§ Task statement:
Copy each line of the data beneath in which the word "SENS" appears.

Dataset excerpts: Begin

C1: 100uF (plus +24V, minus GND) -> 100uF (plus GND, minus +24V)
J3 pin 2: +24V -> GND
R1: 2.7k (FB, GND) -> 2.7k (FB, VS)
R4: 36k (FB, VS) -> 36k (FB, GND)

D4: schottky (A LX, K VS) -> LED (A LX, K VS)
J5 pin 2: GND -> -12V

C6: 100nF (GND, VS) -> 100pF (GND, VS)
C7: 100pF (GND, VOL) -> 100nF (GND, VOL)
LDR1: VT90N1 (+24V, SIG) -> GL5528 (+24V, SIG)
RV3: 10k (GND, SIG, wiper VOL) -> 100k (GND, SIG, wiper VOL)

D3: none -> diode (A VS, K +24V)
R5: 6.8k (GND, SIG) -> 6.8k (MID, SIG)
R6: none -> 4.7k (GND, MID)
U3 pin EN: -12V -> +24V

Dataset excerpts: End
Dataset excerpts: Begin

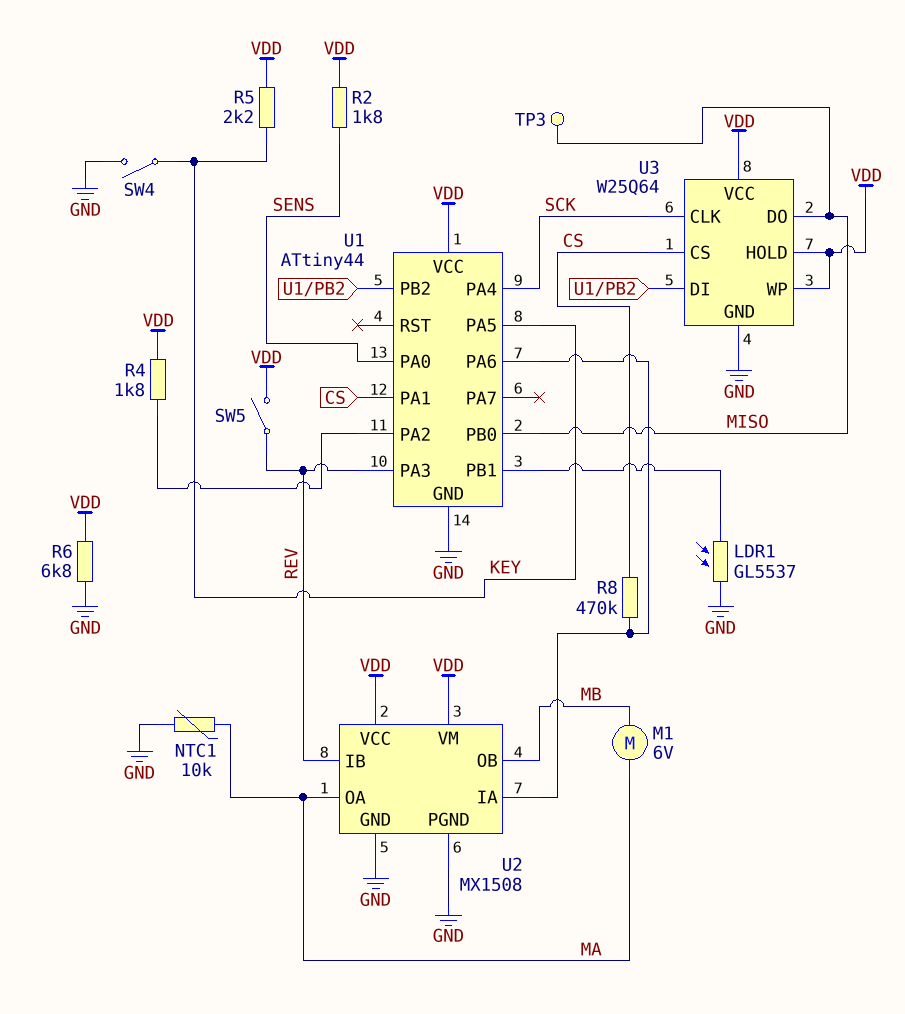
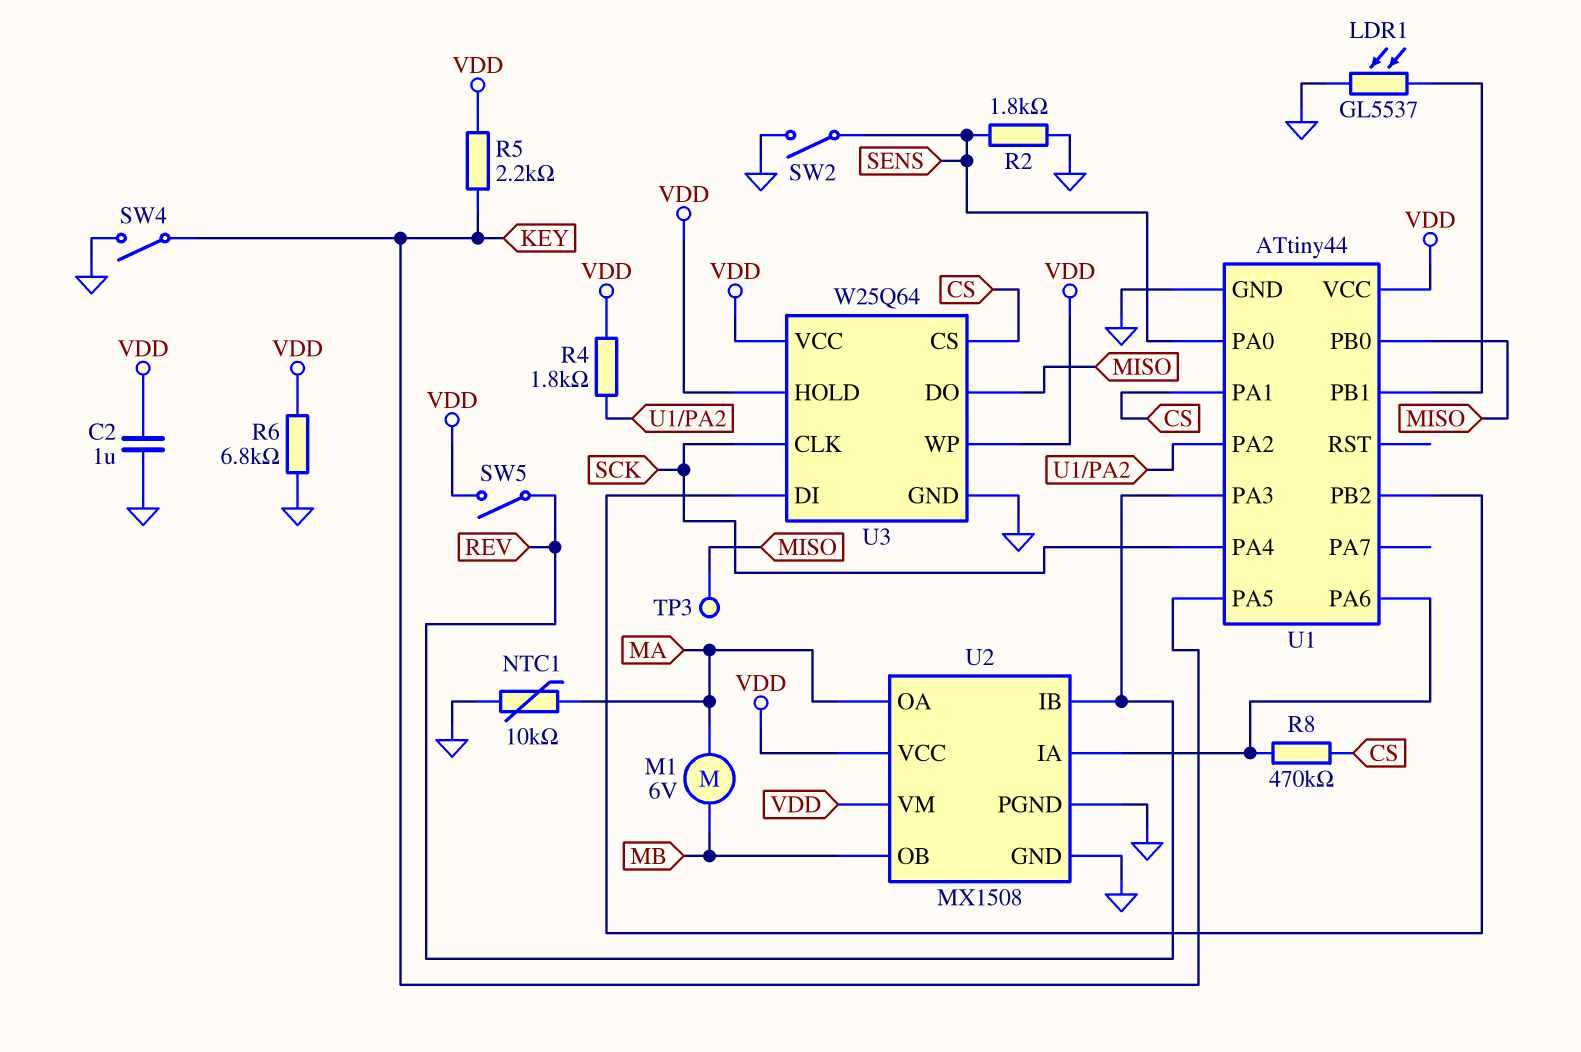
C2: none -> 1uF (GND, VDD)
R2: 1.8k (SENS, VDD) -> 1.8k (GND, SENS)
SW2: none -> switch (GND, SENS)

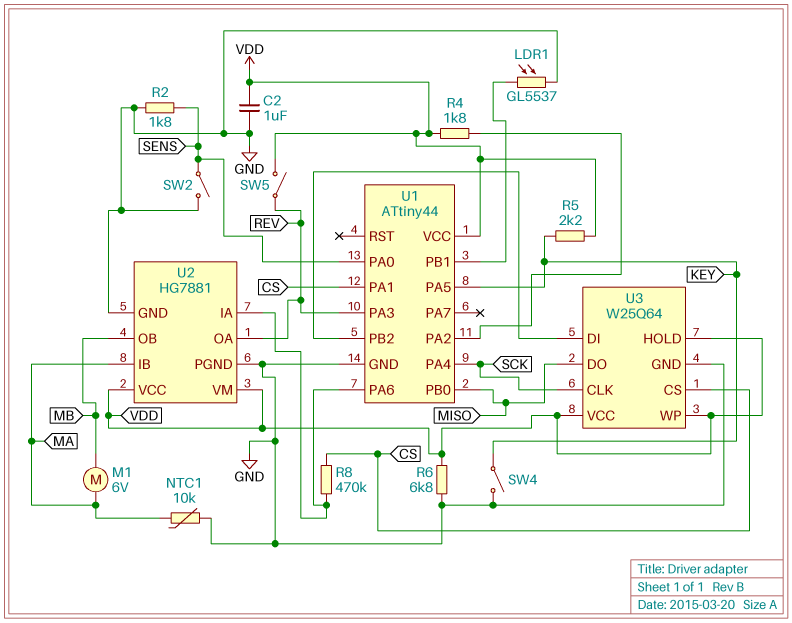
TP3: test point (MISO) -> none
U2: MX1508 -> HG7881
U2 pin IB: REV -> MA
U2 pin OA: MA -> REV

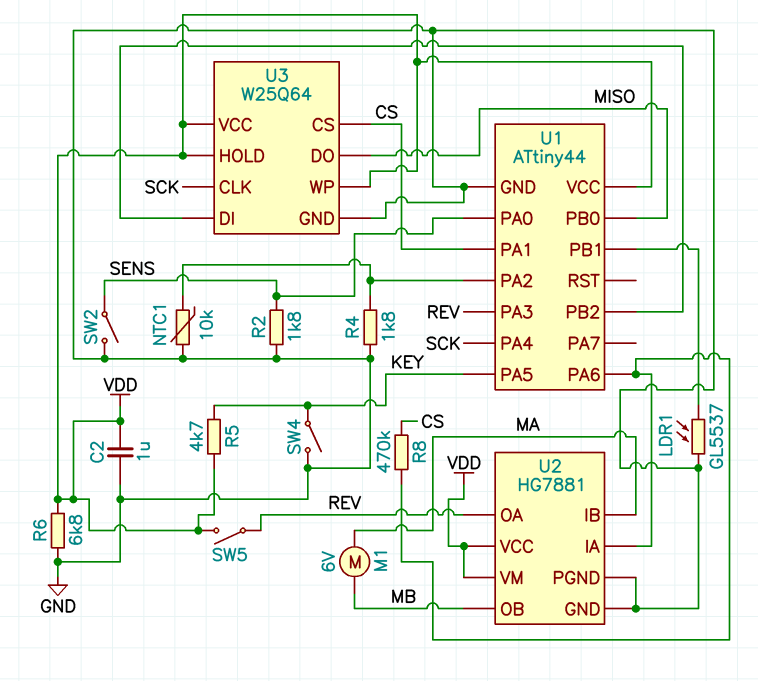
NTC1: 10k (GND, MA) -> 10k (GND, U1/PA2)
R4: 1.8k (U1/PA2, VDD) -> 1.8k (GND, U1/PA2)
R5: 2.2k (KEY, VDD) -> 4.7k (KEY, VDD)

Dataset excerpts: End
Dataset excerpts: Begin

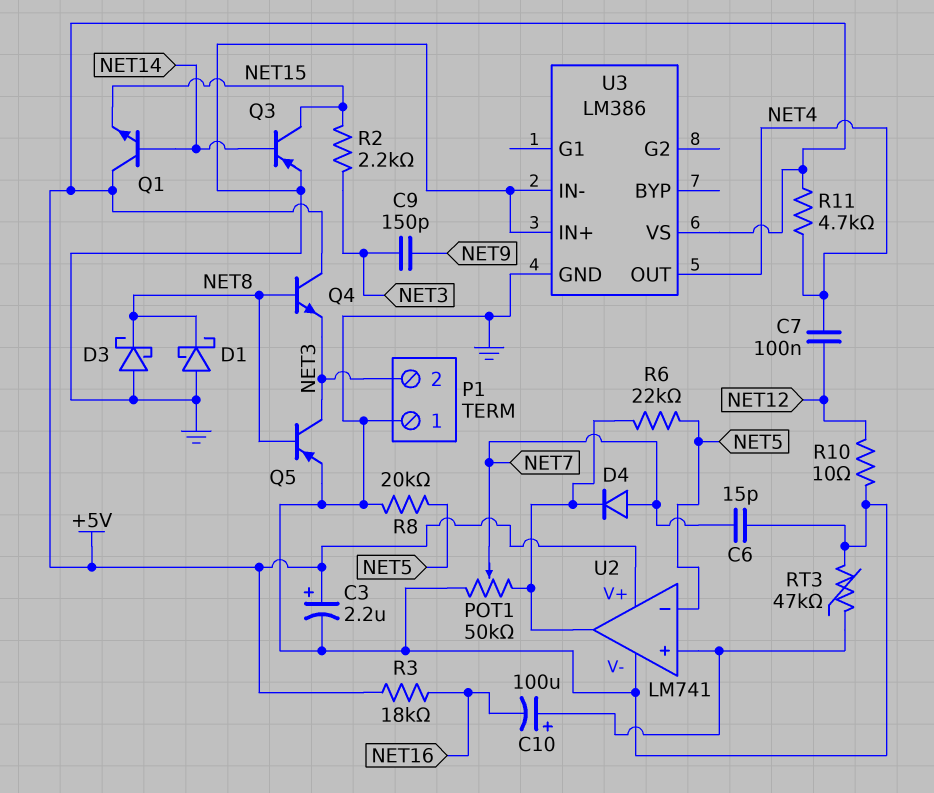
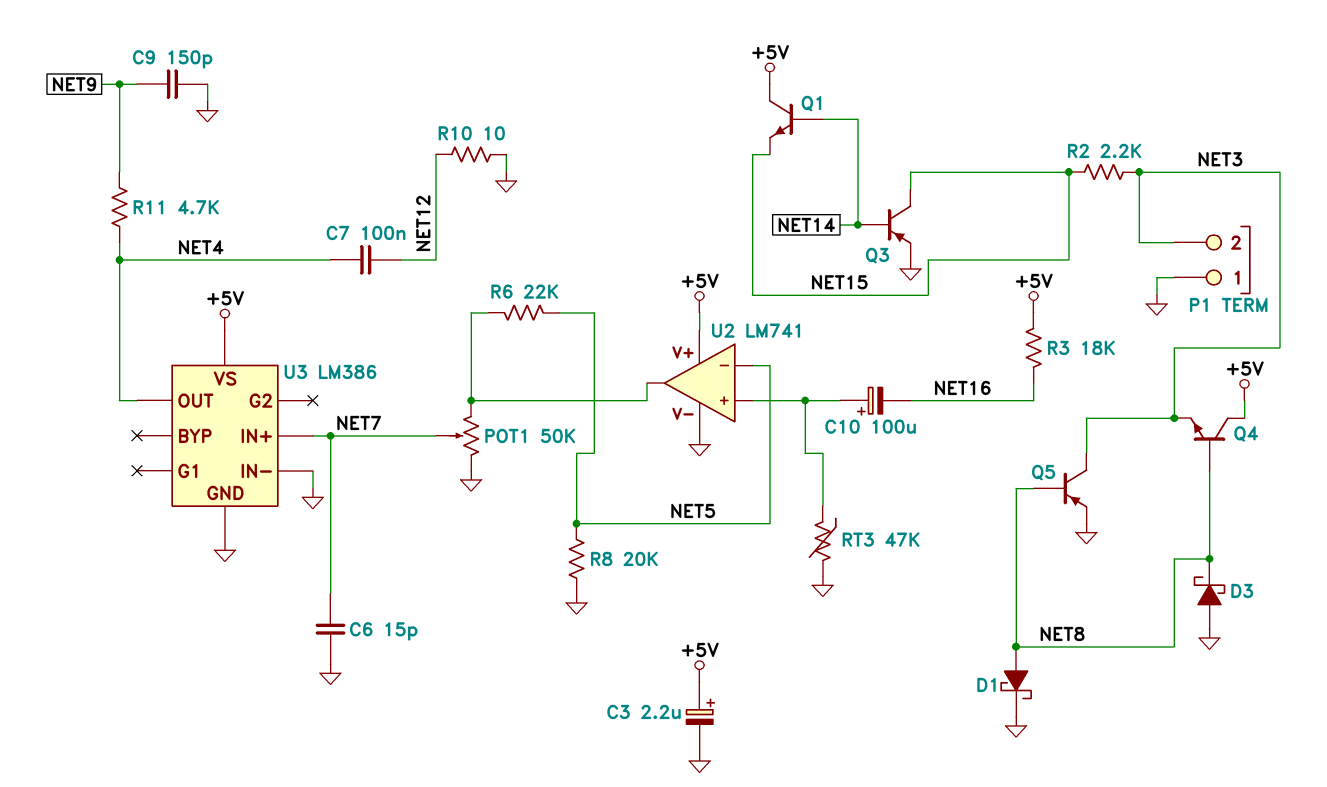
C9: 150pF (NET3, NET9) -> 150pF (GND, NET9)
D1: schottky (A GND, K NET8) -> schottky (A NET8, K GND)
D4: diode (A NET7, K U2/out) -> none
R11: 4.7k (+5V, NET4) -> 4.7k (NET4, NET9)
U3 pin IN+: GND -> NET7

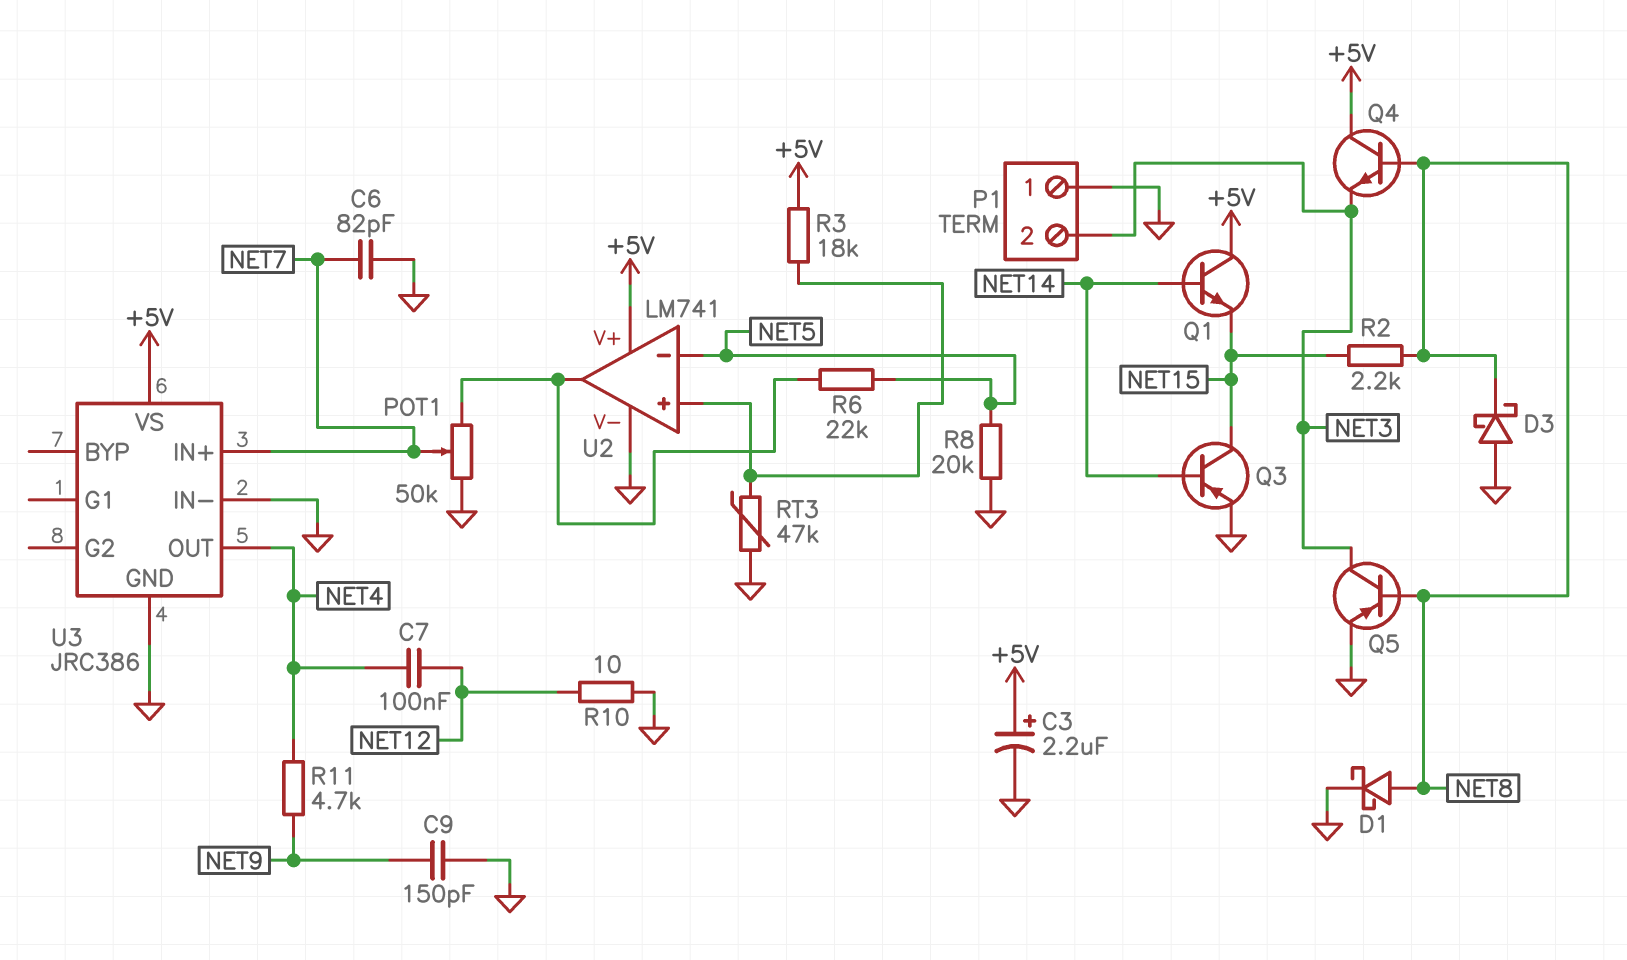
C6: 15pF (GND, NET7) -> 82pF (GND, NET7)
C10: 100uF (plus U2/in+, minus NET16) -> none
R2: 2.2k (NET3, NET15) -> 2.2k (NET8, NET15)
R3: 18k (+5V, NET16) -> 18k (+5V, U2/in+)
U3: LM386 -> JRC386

Dataset excerpts: End

§ Answer to this problem:
R2: 1.8k (SENS, VDD) -> 1.8k (GND, SENS)
SW2: none -> switch (GND, SENS)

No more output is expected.